» **Problem to work on**: Set the listing down again exactly, please, apart from its pictures.

» **Collected data**:
________________________________________

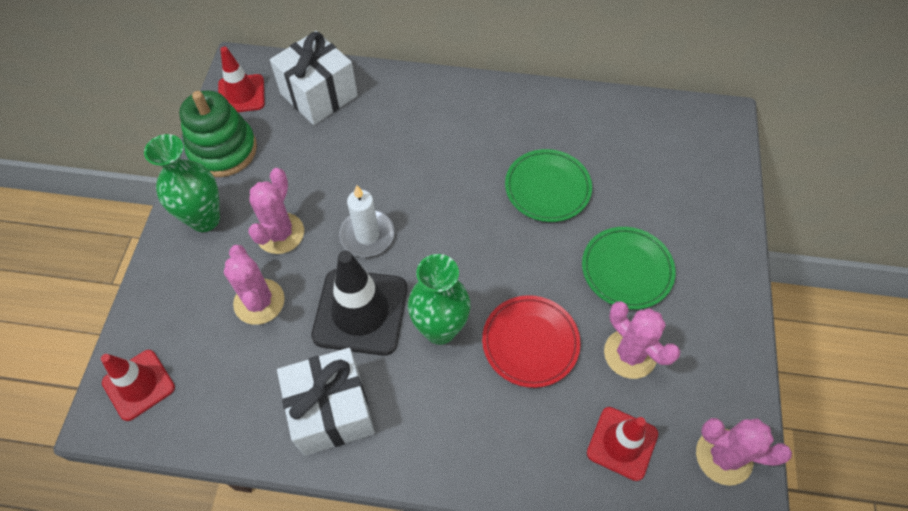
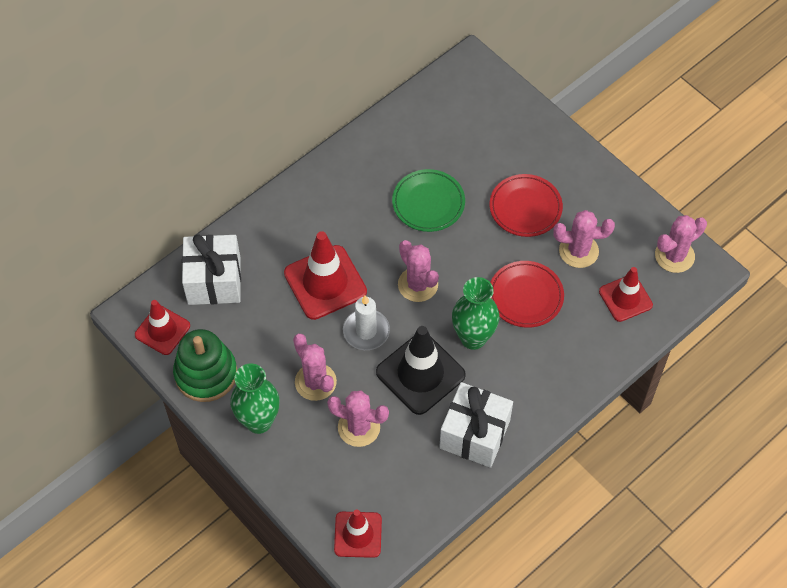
camera: 50 degrees left, 0 degrees up
(389, 170) = (325, 282): none -> red traffic cone
(454, 241) = (418, 284): none -> pink cactus
(626, 270) = (525, 208): green plate -> red plate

________________________________________

» **Solution to the exercise**:
camera: 50 degrees left, 0 degrees up
(389, 170) = (325, 282): none -> red traffic cone
(454, 241) = (418, 284): none -> pink cactus
(626, 270) = (525, 208): green plate -> red plate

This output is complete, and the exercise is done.